**TO DO**
From the first line of the listing to the last, set down everything exactly, but skip the images.

**DATA EXCERPT**
☆ ☆ ☆ ☆ ☆ ☆ ☆

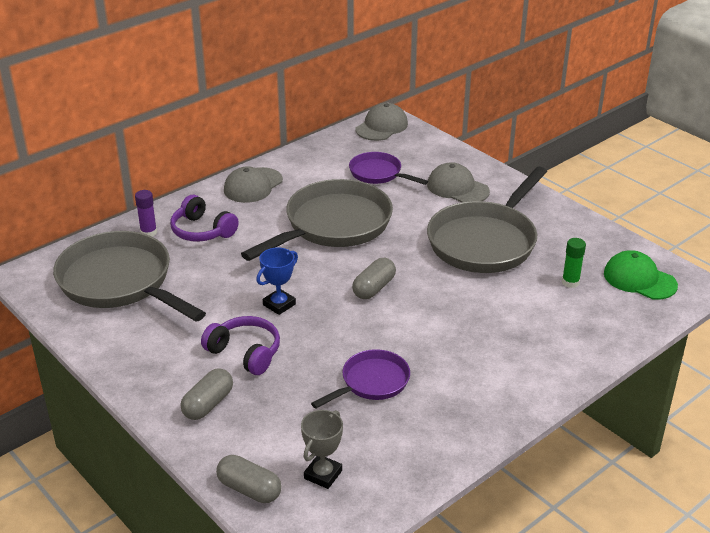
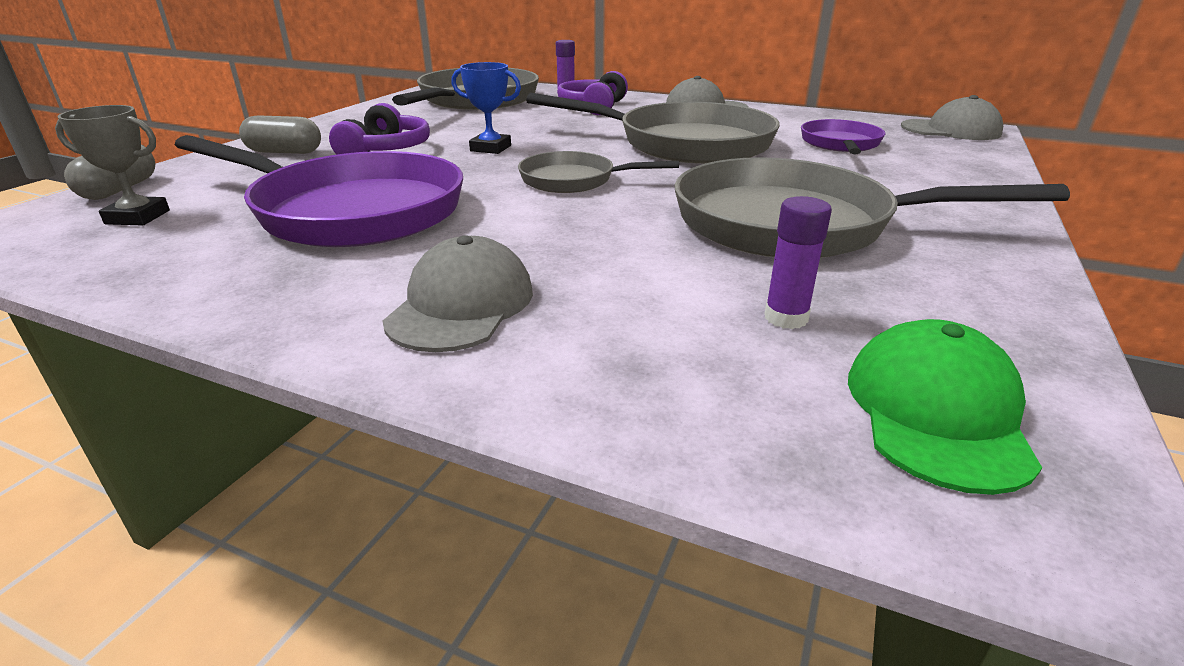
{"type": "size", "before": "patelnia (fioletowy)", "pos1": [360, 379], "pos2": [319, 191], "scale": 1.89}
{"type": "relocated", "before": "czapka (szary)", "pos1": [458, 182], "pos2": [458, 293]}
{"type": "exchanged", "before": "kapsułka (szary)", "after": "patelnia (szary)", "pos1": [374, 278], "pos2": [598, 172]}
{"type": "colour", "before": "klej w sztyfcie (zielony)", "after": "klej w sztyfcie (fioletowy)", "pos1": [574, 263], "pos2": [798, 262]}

☆ ☆ ☆ ☆ ☆ ☆ ☆

**COMPLETED TASK**
{"type": "size", "before": "patelnia (fioletowy)", "pos1": [360, 379], "pos2": [319, 191], "scale": 1.89}
{"type": "relocated", "before": "czapka (szary)", "pos1": [458, 182], "pos2": [458, 293]}
{"type": "exchanged", "before": "kapsułka (szary)", "after": "patelnia (szary)", "pos1": [374, 278], "pos2": [598, 172]}
{"type": "colour", "before": "klej w sztyfcie (zielony)", "after": "klej w sztyfcie (fioletowy)", "pos1": [574, 263], "pos2": [798, 262]}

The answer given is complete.